### Work instruction
When you answer, restate the entries below without altering anything.
[Data for review]
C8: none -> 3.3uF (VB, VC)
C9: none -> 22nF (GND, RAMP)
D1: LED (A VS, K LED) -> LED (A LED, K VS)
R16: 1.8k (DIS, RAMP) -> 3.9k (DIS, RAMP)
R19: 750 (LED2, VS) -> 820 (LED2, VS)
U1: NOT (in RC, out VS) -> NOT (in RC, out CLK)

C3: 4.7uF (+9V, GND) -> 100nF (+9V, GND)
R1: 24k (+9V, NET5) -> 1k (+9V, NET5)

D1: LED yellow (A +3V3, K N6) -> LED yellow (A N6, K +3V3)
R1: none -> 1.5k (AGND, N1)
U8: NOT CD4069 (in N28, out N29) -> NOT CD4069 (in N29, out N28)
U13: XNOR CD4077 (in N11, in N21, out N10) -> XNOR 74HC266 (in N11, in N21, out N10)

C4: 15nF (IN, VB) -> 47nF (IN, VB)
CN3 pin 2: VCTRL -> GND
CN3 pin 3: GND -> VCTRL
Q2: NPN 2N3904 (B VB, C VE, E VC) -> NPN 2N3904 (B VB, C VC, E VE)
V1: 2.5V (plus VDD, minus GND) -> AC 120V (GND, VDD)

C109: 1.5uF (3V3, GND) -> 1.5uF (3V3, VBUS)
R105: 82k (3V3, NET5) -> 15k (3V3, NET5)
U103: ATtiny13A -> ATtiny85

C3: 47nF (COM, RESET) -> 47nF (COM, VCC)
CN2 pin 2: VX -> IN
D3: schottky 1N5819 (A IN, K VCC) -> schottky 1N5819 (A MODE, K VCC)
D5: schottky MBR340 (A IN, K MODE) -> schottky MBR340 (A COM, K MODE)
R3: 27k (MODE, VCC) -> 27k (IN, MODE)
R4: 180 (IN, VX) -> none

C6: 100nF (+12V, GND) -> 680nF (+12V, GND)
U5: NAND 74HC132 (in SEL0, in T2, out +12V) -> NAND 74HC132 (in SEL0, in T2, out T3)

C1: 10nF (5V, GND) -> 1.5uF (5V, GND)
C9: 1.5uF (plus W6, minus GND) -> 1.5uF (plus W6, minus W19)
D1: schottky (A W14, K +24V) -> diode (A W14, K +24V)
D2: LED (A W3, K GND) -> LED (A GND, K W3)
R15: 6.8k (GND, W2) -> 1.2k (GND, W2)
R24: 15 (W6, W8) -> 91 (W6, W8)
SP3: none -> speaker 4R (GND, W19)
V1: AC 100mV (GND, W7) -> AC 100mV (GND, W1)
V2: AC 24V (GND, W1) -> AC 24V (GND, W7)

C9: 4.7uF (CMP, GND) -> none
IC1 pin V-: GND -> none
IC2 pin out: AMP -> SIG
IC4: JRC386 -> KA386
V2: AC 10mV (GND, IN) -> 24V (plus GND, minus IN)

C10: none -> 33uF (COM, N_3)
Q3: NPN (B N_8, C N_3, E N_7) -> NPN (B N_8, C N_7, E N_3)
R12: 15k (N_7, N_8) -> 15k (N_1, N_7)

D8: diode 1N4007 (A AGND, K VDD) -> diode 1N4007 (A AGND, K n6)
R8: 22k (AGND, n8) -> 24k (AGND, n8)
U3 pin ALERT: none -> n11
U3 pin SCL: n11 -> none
[/Data for review]
### Task response
C8: none -> 3.3uF (VB, VC)
C9: none -> 22nF (GND, RAMP)
D1: LED (A VS, K LED) -> LED (A LED, K VS)
R16: 1.8k (DIS, RAMP) -> 3.9k (DIS, RAMP)
R19: 750 (LED2, VS) -> 820 (LED2, VS)
U1: NOT (in RC, out VS) -> NOT (in RC, out CLK)

C3: 4.7uF (+9V, GND) -> 100nF (+9V, GND)
R1: 24k (+9V, NET5) -> 1k (+9V, NET5)

D1: LED yellow (A +3V3, K N6) -> LED yellow (A N6, K +3V3)
R1: none -> 1.5k (AGND, N1)
U8: NOT CD4069 (in N28, out N29) -> NOT CD4069 (in N29, out N28)
U13: XNOR CD4077 (in N11, in N21, out N10) -> XNOR 74HC266 (in N11, in N21, out N10)

C4: 15nF (IN, VB) -> 47nF (IN, VB)
CN3 pin 2: VCTRL -> GND
CN3 pin 3: GND -> VCTRL
Q2: NPN 2N3904 (B VB, C VE, E VC) -> NPN 2N3904 (B VB, C VC, E VE)
V1: 2.5V (plus VDD, minus GND) -> AC 120V (GND, VDD)

C109: 1.5uF (3V3, GND) -> 1.5uF (3V3, VBUS)
R105: 82k (3V3, NET5) -> 15k (3V3, NET5)
U103: ATtiny13A -> ATtiny85

C3: 47nF (COM, RESET) -> 47nF (COM, VCC)
CN2 pin 2: VX -> IN
D3: schottky 1N5819 (A IN, K VCC) -> schottky 1N5819 (A MODE, K VCC)
D5: schottky MBR340 (A IN, K MODE) -> schottky MBR340 (A COM, K MODE)
R3: 27k (MODE, VCC) -> 27k (IN, MODE)
R4: 180 (IN, VX) -> none

C6: 100nF (+12V, GND) -> 680nF (+12V, GND)
U5: NAND 74HC132 (in SEL0, in T2, out +12V) -> NAND 74HC132 (in SEL0, in T2, out T3)

C1: 10nF (5V, GND) -> 1.5uF (5V, GND)
C9: 1.5uF (plus W6, minus GND) -> 1.5uF (plus W6, minus W19)
D1: schottky (A W14, K +24V) -> diode (A W14, K +24V)
D2: LED (A W3, K GND) -> LED (A GND, K W3)
R15: 6.8k (GND, W2) -> 1.2k (GND, W2)
R24: 15 (W6, W8) -> 91 (W6, W8)
SP3: none -> speaker 4R (GND, W19)
V1: AC 100mV (GND, W7) -> AC 100mV (GND, W1)
V2: AC 24V (GND, W1) -> AC 24V (GND, W7)

C9: 4.7uF (CMP, GND) -> none
IC1 pin V-: GND -> none
IC2 pin out: AMP -> SIG
IC4: JRC386 -> KA386
V2: AC 10mV (GND, IN) -> 24V (plus GND, minus IN)

C10: none -> 33uF (COM, N_3)
Q3: NPN (B N_8, C N_3, E N_7) -> NPN (B N_8, C N_7, E N_3)
R12: 15k (N_7, N_8) -> 15k (N_1, N_7)

D8: diode 1N4007 (A AGND, K VDD) -> diode 1N4007 (A AGND, K n6)
R8: 22k (AGND, n8) -> 24k (AGND, n8)
U3 pin ALERT: none -> n11
U3 pin SCL: n11 -> none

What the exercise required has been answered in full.